(Stored items)

■ ■ ■ ■ ■

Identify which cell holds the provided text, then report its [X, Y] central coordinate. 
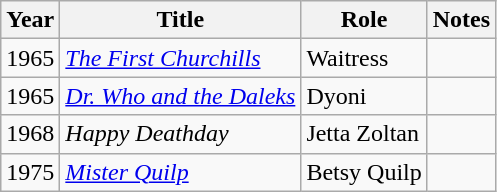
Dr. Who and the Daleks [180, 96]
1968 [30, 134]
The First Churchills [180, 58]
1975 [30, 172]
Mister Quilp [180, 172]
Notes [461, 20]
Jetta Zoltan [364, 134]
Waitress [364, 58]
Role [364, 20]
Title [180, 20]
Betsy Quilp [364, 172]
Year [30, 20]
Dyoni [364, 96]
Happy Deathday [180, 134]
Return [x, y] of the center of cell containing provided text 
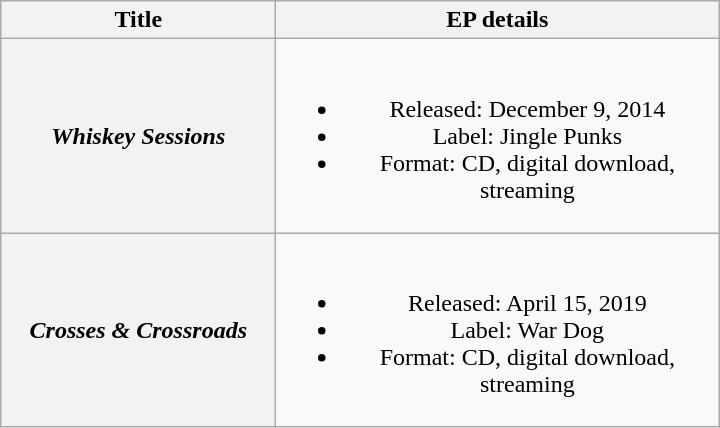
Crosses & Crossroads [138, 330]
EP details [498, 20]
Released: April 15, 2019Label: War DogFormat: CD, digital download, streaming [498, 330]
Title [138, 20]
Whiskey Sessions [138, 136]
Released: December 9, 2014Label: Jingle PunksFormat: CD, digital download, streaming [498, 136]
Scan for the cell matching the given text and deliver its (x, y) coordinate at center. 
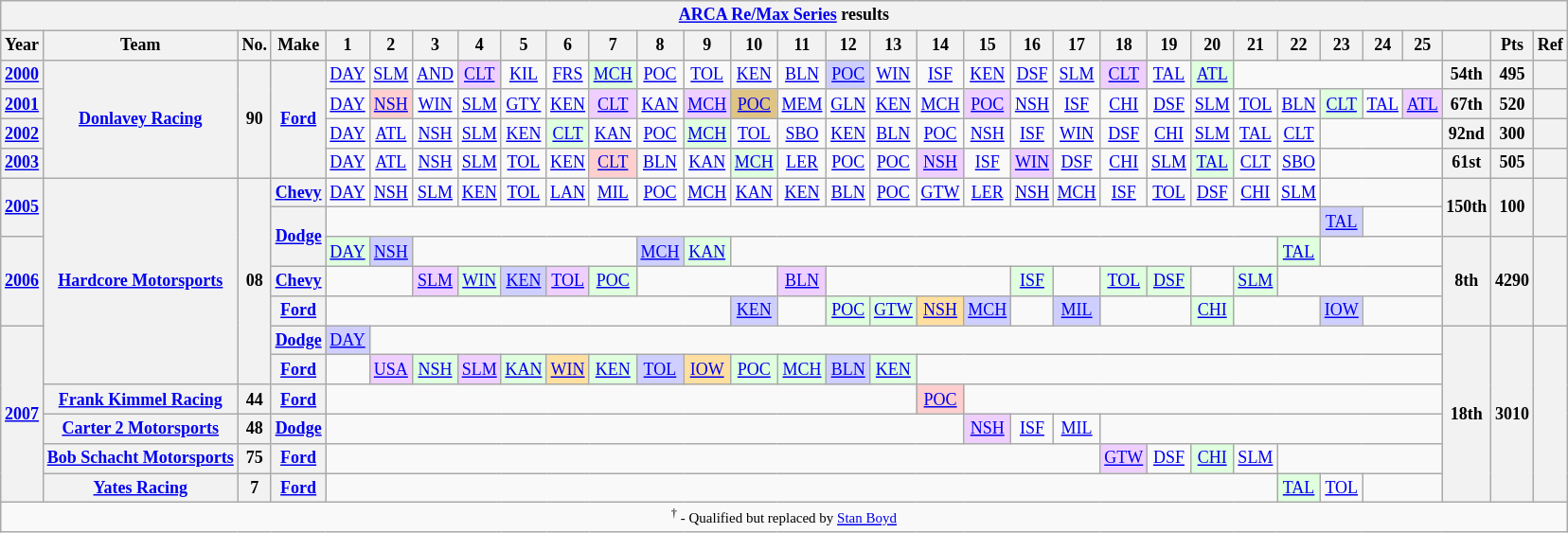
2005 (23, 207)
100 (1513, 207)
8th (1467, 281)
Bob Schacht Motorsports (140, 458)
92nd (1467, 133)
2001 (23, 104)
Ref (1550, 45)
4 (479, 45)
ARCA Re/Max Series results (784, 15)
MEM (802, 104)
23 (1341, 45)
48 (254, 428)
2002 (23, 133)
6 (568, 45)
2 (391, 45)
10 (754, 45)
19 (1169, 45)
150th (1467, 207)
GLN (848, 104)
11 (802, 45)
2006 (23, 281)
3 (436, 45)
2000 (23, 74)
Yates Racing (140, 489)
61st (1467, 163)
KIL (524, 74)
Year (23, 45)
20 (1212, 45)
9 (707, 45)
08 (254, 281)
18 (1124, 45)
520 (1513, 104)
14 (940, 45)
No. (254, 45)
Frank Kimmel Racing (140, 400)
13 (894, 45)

■ ■ ■ ■ ■

§ **WHAT YOU HAVE TO DO**
Put every line of the stored items above into a numbered list, skipping blank lines and leaving out the pictures.

§ **ANSWER**
1. Identify which cell holds the provided text, then report its [X, Y] central coordinate. 
2. Dr. Who and the Daleks [180, 96]
3. 1968 [30, 134]
4. The First Churchills [180, 58]
5. 1975 [30, 172]
6. Mister Quilp [180, 172]
7. Notes [461, 20]
8. Jetta Zoltan [364, 134]
9. Waitress [364, 58]
10. Role [364, 20]
11. Title [180, 20]
12. Betsy Quilp [364, 172]
13. Year [30, 20]
14. Dyoni [364, 96]
15. Happy Deathday [180, 134]
16. Return [x, y] of the center of cell containing provided text 
17. Crosses & Crossroads [138, 330]
18. EP details [498, 20]
19. Released: April 15, 2019Label: War DogFormat: CD, digital download, streaming [498, 330]
20. Title [138, 20]
21. Whiskey Sessions [138, 136]
22. Released: December 9, 2014Label: Jingle PunksFormat: CD, digital download, streaming [498, 136]
23. Scan for the cell matching the given text and deliver its (x, y) coordinate at center. 
24. 2005 (23, 207)
25. 100 (1513, 207)
26. 8th (1467, 281)
27. Bob Schacht Motorsports (140, 458)
28. 92nd (1467, 133)
29. 2001 (23, 104)
30. Ref (1550, 45)
31. 4 (479, 45)
32. ARCA Re/Max Series results (784, 15)
33. MEM (802, 104)
34. 23 (1341, 45)
35. 48 (254, 428)
36. 2002 (23, 133)
37. 6 (568, 45)
38. 2 (391, 45)
39. 10 (754, 45)
40. 19 (1169, 45)
41. 150th (1467, 207)
42. GLN (848, 104)
43. 11 (802, 45)
44. 2006 (23, 281)
45. 3 (436, 45)
46. 2000 (23, 74)
47. Yates Racing (140, 489)
48. 61st (1467, 163)
49. KIL (524, 74)
50. Year (23, 45)
51. 20 (1212, 45)
52. 9 (707, 45)
53. 08 (254, 281)
54. 18 (1124, 45)
55. 520 (1513, 104)
56. 14 (940, 45)
57. No. (254, 45)
58. Frank Kimmel Racing (140, 400)
59. 13 (894, 45)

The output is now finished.